*** Source data

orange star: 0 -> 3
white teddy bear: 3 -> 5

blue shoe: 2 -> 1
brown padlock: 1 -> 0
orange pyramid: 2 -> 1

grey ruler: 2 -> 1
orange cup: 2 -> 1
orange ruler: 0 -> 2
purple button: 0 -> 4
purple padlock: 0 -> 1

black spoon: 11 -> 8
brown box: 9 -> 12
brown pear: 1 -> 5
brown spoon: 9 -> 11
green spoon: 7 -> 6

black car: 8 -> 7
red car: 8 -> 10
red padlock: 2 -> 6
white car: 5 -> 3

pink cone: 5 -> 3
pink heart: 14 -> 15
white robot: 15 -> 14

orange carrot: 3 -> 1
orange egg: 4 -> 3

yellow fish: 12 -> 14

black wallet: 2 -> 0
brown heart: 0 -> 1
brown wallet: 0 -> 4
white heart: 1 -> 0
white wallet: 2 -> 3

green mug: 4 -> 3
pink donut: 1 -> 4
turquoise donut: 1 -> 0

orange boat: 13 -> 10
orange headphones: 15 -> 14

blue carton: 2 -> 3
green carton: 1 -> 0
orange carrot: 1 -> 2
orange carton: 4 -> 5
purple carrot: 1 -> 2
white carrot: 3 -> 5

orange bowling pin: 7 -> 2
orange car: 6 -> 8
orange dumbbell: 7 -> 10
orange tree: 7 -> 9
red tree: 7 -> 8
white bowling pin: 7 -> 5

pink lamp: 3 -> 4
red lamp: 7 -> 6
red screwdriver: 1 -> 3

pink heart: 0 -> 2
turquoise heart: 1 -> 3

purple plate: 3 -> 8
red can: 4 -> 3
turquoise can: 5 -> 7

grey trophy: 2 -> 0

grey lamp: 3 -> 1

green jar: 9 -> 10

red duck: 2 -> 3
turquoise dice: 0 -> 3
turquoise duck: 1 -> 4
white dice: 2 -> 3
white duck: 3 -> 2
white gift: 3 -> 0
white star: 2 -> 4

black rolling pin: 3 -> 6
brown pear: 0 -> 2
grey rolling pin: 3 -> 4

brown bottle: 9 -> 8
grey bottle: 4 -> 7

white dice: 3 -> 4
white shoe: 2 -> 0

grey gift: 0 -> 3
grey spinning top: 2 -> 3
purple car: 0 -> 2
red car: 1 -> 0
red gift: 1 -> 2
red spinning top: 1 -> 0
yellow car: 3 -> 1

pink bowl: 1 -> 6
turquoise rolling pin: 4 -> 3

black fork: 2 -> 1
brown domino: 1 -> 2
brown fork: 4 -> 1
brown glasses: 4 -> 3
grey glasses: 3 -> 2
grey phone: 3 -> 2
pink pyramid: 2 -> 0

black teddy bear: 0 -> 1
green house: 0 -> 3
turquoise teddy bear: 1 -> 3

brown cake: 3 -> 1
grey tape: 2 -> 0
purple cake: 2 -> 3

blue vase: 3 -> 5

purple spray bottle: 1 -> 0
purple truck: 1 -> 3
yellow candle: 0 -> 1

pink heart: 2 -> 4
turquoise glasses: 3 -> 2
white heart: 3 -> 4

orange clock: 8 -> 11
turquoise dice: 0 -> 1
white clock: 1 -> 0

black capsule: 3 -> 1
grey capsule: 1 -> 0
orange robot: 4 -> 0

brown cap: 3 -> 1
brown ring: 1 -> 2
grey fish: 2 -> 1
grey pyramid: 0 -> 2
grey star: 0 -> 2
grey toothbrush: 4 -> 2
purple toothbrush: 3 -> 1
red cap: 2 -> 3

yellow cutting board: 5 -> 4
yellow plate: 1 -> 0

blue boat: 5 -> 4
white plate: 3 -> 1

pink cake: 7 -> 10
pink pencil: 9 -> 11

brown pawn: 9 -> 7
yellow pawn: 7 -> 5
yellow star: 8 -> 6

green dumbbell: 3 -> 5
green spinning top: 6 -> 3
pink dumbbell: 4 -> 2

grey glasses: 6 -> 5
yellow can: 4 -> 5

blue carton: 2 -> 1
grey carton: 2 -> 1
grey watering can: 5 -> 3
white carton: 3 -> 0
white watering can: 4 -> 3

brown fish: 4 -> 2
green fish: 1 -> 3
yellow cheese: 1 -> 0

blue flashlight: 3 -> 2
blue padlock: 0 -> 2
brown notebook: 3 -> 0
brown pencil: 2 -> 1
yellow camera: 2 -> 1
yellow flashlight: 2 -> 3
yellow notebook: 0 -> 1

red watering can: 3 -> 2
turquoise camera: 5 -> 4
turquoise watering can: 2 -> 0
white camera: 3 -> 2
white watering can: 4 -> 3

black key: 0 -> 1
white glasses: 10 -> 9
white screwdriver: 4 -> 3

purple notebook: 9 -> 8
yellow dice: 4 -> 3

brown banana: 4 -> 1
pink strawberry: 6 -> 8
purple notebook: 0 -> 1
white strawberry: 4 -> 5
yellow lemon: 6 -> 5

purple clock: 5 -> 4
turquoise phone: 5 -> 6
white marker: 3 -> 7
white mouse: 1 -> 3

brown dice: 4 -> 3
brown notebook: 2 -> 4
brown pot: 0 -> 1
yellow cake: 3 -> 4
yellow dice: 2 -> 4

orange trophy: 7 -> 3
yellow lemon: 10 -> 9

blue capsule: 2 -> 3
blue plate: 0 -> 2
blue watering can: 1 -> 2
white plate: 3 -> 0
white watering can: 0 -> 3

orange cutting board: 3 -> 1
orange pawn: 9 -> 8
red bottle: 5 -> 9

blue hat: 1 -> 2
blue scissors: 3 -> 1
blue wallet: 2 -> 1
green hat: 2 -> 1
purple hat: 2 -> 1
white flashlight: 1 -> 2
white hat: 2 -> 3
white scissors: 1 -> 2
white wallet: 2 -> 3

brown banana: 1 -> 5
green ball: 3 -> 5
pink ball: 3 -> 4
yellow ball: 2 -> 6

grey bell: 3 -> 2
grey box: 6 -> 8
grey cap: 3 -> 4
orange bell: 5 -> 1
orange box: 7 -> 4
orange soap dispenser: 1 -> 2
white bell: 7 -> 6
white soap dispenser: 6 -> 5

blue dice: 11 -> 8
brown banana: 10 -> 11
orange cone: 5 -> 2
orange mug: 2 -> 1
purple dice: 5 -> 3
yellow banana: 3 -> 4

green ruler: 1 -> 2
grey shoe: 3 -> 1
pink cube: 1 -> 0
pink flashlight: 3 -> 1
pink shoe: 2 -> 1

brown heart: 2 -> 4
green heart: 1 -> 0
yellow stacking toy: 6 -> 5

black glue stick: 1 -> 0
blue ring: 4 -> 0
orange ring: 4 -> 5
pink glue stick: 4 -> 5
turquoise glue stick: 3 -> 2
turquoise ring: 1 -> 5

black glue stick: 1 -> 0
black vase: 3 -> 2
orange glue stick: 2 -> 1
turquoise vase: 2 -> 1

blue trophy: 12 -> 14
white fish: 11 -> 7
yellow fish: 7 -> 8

******

What you should do ▸ Reproduce exactly, and with no other material, the lines between those holding "yellow dice: 4 -> 3" and "pink ball: 3 -> 4", inclusive.

Task result ▸
yellow dice: 4 -> 3

brown banana: 4 -> 1
pink strawberry: 6 -> 8
purple notebook: 0 -> 1
white strawberry: 4 -> 5
yellow lemon: 6 -> 5

purple clock: 5 -> 4
turquoise phone: 5 -> 6
white marker: 3 -> 7
white mouse: 1 -> 3

brown dice: 4 -> 3
brown notebook: 2 -> 4
brown pot: 0 -> 1
yellow cake: 3 -> 4
yellow dice: 2 -> 4

orange trophy: 7 -> 3
yellow lemon: 10 -> 9

blue capsule: 2 -> 3
blue plate: 0 -> 2
blue watering can: 1 -> 2
white plate: 3 -> 0
white watering can: 0 -> 3

orange cutting board: 3 -> 1
orange pawn: 9 -> 8
red bottle: 5 -> 9

blue hat: 1 -> 2
blue scissors: 3 -> 1
blue wallet: 2 -> 1
green hat: 2 -> 1
purple hat: 2 -> 1
white flashlight: 1 -> 2
white hat: 2 -> 3
white scissors: 1 -> 2
white wallet: 2 -> 3

brown banana: 1 -> 5
green ball: 3 -> 5
pink ball: 3 -> 4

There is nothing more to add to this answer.